Provided data:
========
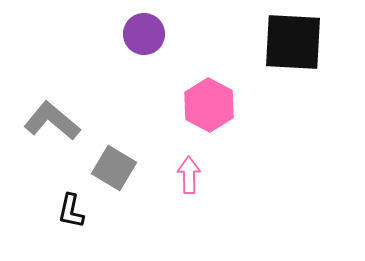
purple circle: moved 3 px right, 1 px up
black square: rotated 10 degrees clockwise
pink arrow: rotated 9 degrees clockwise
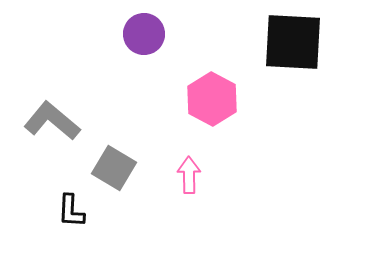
pink hexagon: moved 3 px right, 6 px up
black L-shape: rotated 9 degrees counterclockwise
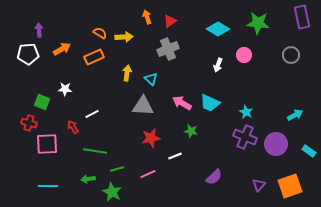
========
Stated exercise: Can you arrange the lines above as a Markdown table with the columns Row and Line text, numbering each row and skipping any blank lines? Leave the pictures out.

Result below:
| Row | Line text |
|---|---|
| 1 | purple circle: moved 3 px right, 1 px up |
| 2 | black square: rotated 10 degrees clockwise |
| 3 | pink arrow: rotated 9 degrees clockwise |
| 4 | pink hexagon: moved 3 px right, 6 px up |
| 5 | black L-shape: rotated 9 degrees counterclockwise |